**DATA FOR REVIEW**
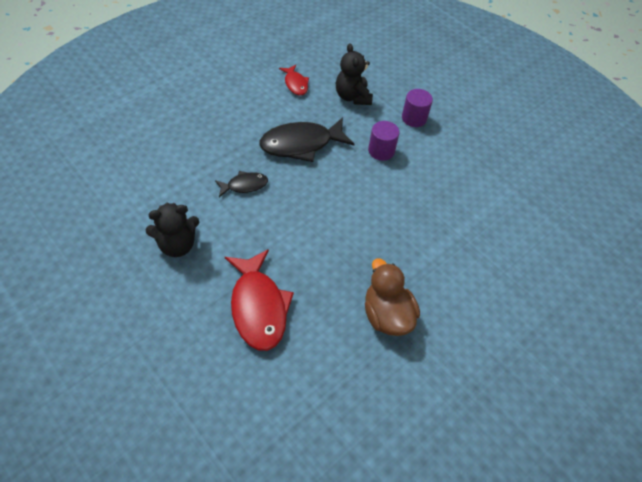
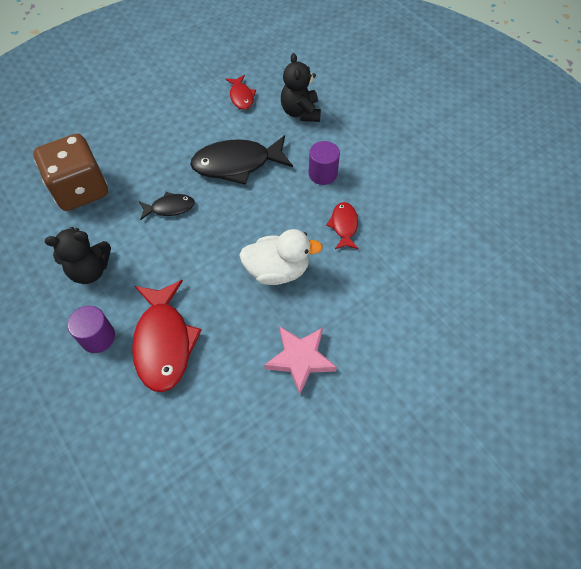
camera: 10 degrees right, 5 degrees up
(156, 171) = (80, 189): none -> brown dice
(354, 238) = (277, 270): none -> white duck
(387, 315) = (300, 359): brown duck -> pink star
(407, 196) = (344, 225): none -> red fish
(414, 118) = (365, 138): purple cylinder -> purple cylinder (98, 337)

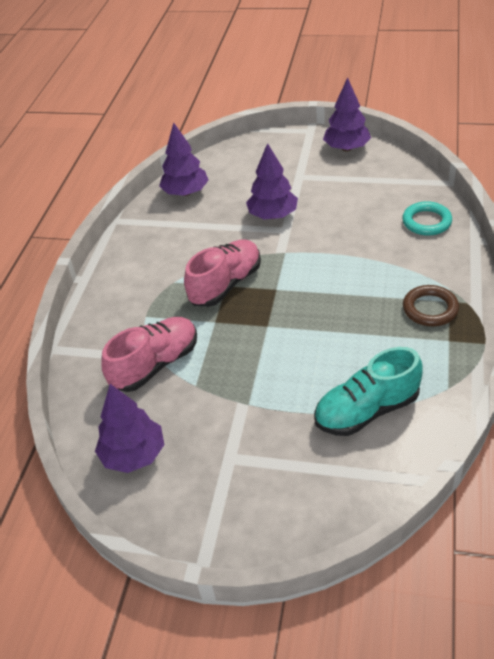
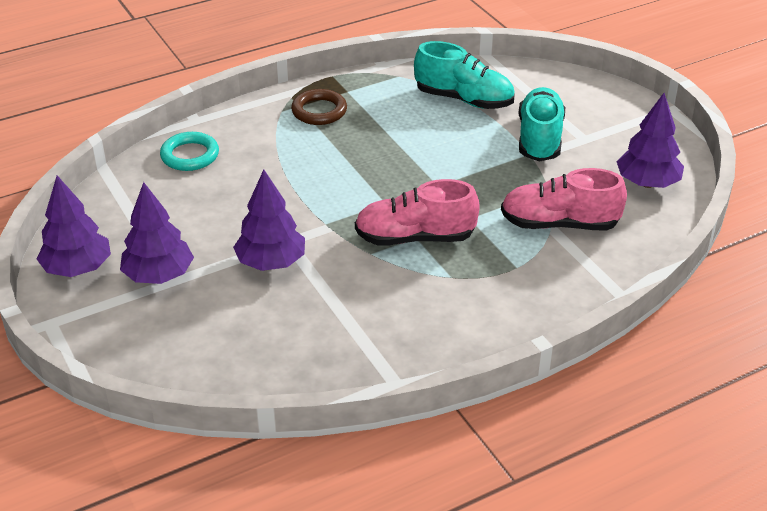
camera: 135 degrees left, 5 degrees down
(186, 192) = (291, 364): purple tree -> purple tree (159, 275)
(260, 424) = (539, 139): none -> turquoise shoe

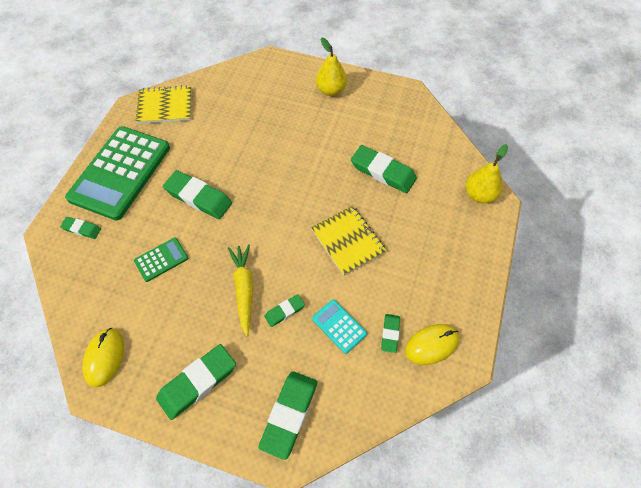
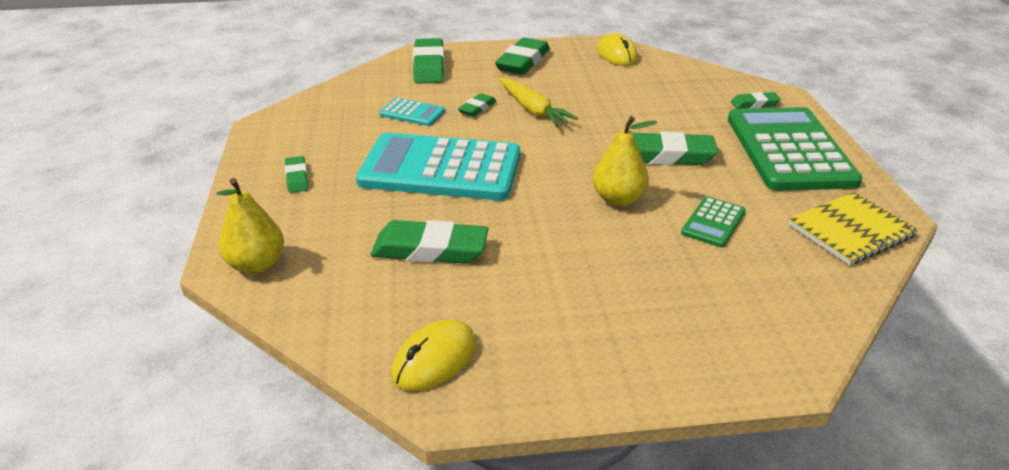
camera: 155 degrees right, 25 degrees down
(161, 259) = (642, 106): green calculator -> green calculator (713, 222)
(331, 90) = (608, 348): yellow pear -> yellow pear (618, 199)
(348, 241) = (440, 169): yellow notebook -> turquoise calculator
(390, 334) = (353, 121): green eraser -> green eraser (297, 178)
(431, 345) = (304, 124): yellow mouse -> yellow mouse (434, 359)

**PROBLEM REQUIREMENTS**
Return the lines beginning at the one that contains "(390, 334) = (353, 121): green" and continuing through the last line of the data, exactly as they stand and without any others.

**FINAL ANSWER**
(390, 334) = (353, 121): green eraser -> green eraser (297, 178)
(431, 345) = (304, 124): yellow mouse -> yellow mouse (434, 359)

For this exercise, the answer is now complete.